> _What you are asked to do_
Return each of the following records word for word, with no changes.

Data taken from a collection
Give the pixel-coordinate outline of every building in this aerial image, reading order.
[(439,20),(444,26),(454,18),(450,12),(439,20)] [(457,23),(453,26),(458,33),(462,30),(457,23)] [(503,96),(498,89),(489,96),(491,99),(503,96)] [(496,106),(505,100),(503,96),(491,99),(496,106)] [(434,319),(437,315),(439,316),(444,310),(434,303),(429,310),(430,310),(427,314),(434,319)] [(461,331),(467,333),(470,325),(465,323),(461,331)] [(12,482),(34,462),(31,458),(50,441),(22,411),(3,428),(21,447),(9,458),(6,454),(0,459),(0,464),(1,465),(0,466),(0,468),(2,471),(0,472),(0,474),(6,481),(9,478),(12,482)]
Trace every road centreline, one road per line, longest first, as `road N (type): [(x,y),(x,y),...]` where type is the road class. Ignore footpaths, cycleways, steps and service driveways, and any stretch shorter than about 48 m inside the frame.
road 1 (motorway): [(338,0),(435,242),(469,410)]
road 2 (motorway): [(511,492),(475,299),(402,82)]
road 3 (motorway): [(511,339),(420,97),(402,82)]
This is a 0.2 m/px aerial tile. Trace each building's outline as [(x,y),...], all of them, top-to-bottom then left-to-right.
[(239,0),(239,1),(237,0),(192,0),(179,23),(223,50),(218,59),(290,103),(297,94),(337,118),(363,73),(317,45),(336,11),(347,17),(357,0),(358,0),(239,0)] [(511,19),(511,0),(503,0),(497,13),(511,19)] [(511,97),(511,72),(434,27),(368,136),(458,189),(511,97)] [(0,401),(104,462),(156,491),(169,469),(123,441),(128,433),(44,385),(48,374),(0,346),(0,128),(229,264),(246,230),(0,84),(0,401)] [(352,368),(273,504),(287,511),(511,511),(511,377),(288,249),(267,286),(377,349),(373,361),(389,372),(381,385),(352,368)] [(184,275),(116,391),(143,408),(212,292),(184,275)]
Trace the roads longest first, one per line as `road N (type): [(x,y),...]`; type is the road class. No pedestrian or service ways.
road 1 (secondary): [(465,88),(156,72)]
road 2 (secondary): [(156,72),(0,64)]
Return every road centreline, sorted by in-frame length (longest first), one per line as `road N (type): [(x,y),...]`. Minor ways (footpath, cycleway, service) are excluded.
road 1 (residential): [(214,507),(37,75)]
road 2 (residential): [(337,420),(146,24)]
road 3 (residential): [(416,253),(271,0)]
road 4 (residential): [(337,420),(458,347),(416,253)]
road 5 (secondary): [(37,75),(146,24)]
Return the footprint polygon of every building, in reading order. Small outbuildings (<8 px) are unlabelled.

> _Reply_
Give the pixel-coordinate outline of every building in this aerial image, reading order.
[(439,20),(444,26),(454,18),(450,12),(439,20)] [(457,23),(453,26),(458,33),(462,30),(457,23)] [(503,96),(498,89),(489,96),(491,99),(503,96)] [(496,106),(505,100),(503,96),(491,99),(496,106)] [(434,319),(437,315),(439,316),(444,310),(434,303),(429,310),(430,310),(427,314),(434,319)] [(461,331),(467,333),(470,325),(465,323),(461,331)] [(12,482),(34,462),(31,458),(50,441),(22,411),(3,428),(21,447),(9,458),(6,454),(0,459),(0,464),(1,465),(0,466),(0,468),(2,471),(0,472),(0,474),(6,481),(9,478),(12,482)]
Trace every road centreline, one road per line, longest first, as `road N (type): [(x,y),(x,y),...]` where type is the road class. Ignore footpaths, cycleways, steps and service driveways, and any stretch shorter than about 48 m inside the frame.
road 1 (motorway): [(338,0),(435,242),(469,410)]
road 2 (motorway): [(511,492),(475,299),(402,82)]
road 3 (motorway): [(511,339),(420,97),(402,82)]
This is a 0.2 m/px aerial tile. Trace each building's outline as [(x,y),...], all of them, top-to-bottom then left-to-right.
[(239,0),(239,1),(237,0),(192,0),(179,23),(223,50),(218,59),(290,103),(297,94),(337,118),(363,73),(317,45),(336,11),(347,17),(357,0),(358,0),(239,0)] [(511,19),(511,0),(503,0),(497,13),(511,19)] [(511,97),(511,72),(434,27),(368,136),(458,189),(511,97)] [(0,401),(104,462),(156,491),(169,469),(123,441),(128,433),(44,385),(48,374),(0,346),(0,128),(229,264),(246,230),(0,84),(0,401)] [(352,368),(273,504),(287,511),(511,511),(511,377),(288,249),(267,286),(377,349),(373,361),(389,372),(381,385),(352,368)] [(184,275),(116,391),(143,408),(212,292),(184,275)]
Trace the roads longest first, one per line as `road N (type): [(x,y),...]`; type is the road class. No pedestrian or service ways.
road 1 (secondary): [(465,88),(156,72)]
road 2 (secondary): [(156,72),(0,64)]
Return every road centreline, sorted by in-frame length (longest first), one per line as `road N (type): [(x,y),...]`. Minor ways (footpath, cycleway, service) are excluded.
road 1 (residential): [(214,507),(37,75)]
road 2 (residential): [(337,420),(146,24)]
road 3 (residential): [(416,253),(271,0)]
road 4 (residential): [(337,420),(458,347),(416,253)]
road 5 (secondary): [(37,75),(146,24)]
Return the footprint polygon of every building, in reading order. Small outbuildings (<8 px) are unlabelled.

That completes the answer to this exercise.